**About this exercise:**
Produce word for word the lines of the data below running from the one that has "C6: 22nF (N2, N30) -> 68nF (N2, N30)" to the one that has "R13: none -> 360 (N4, VCC)", inclusive, and no others.

**Records supplied:**

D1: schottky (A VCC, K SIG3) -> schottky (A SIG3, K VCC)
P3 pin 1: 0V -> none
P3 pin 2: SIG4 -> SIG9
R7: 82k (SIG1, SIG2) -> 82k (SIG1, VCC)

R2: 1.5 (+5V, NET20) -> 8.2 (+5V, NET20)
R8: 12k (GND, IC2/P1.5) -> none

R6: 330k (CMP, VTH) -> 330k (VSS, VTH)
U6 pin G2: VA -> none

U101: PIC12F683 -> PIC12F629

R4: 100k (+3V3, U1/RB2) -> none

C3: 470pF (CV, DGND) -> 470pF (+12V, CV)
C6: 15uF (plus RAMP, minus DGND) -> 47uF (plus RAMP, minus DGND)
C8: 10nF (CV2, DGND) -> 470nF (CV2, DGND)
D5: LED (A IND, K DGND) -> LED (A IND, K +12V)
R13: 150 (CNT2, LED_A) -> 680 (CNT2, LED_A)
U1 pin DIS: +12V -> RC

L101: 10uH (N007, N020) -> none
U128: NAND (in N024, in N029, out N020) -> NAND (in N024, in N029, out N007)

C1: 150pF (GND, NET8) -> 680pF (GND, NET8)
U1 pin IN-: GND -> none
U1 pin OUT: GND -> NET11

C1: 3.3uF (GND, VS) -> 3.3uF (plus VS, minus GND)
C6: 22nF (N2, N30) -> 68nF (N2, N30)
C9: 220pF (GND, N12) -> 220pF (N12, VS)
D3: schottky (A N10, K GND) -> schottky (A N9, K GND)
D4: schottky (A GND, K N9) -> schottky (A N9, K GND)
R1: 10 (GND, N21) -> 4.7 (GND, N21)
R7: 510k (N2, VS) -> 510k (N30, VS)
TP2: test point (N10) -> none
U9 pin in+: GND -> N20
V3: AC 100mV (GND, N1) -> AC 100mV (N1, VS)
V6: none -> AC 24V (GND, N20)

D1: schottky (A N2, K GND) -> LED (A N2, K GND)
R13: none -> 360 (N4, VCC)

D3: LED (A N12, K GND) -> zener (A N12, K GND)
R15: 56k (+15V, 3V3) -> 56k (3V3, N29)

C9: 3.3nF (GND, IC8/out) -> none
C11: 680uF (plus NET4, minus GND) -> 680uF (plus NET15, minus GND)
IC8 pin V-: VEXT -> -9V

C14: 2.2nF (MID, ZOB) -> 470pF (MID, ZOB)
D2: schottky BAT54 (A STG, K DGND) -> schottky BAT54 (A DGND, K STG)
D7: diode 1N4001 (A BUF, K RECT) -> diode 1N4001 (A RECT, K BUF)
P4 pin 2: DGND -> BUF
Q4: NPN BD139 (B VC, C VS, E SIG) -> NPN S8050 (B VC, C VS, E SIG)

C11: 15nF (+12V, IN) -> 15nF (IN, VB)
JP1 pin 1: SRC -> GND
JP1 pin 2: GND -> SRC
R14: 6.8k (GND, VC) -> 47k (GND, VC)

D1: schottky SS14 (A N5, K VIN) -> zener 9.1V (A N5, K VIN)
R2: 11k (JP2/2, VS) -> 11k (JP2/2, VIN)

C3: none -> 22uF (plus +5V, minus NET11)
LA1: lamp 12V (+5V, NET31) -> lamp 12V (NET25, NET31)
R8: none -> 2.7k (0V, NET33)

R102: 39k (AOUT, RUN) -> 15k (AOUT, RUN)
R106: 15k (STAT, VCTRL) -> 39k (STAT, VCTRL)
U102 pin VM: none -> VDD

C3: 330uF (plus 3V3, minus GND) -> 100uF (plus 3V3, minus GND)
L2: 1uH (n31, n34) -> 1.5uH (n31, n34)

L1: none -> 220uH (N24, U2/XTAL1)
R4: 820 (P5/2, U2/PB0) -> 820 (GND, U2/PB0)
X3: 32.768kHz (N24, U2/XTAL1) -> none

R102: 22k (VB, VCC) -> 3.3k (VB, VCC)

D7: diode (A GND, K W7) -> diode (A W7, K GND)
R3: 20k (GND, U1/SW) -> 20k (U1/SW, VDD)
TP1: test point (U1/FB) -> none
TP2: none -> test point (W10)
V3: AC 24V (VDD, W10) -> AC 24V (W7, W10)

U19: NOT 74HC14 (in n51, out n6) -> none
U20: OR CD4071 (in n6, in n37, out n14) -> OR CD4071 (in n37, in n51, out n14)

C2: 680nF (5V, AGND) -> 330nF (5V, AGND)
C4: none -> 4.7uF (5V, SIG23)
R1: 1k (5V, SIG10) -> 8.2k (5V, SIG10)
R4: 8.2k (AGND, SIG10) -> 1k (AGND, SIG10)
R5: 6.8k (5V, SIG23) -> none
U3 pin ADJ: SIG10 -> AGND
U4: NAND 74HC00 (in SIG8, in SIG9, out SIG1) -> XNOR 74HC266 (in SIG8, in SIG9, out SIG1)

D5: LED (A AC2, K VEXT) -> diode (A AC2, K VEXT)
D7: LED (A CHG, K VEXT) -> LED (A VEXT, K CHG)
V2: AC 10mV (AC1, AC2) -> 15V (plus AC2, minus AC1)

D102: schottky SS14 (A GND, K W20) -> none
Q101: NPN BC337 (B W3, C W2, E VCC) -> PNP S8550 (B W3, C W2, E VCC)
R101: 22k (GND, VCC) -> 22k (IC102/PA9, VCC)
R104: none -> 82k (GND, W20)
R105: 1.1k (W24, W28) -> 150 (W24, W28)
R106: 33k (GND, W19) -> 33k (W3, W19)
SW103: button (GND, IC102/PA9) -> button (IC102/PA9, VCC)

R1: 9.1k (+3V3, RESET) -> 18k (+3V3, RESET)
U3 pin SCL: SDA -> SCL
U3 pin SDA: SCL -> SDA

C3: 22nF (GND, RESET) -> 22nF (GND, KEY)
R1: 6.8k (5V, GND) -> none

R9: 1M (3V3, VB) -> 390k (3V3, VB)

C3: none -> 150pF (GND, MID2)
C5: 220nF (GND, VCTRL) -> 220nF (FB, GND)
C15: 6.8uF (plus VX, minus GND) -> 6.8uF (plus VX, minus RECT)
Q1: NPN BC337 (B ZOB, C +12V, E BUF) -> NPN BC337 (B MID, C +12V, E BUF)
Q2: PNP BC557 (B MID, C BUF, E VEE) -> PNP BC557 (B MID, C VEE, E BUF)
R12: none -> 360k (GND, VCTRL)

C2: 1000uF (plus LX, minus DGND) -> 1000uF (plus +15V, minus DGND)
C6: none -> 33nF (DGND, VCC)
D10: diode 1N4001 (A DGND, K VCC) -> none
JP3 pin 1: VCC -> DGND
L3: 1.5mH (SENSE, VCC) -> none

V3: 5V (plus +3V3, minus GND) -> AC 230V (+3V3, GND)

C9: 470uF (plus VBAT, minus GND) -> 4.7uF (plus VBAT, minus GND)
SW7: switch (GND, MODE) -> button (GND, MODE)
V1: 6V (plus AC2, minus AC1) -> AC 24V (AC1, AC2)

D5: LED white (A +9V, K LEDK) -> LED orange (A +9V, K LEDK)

**Written answer:**
C6: 22nF (N2, N30) -> 68nF (N2, N30)
C9: 220pF (GND, N12) -> 220pF (N12, VS)
D3: schottky (A N10, K GND) -> schottky (A N9, K GND)
D4: schottky (A GND, K N9) -> schottky (A N9, K GND)
R1: 10 (GND, N21) -> 4.7 (GND, N21)
R7: 510k (N2, VS) -> 510k (N30, VS)
TP2: test point (N10) -> none
U9 pin in+: GND -> N20
V3: AC 100mV (GND, N1) -> AC 100mV (N1, VS)
V6: none -> AC 24V (GND, N20)

D1: schottky (A N2, K GND) -> LED (A N2, K GND)
R13: none -> 360 (N4, VCC)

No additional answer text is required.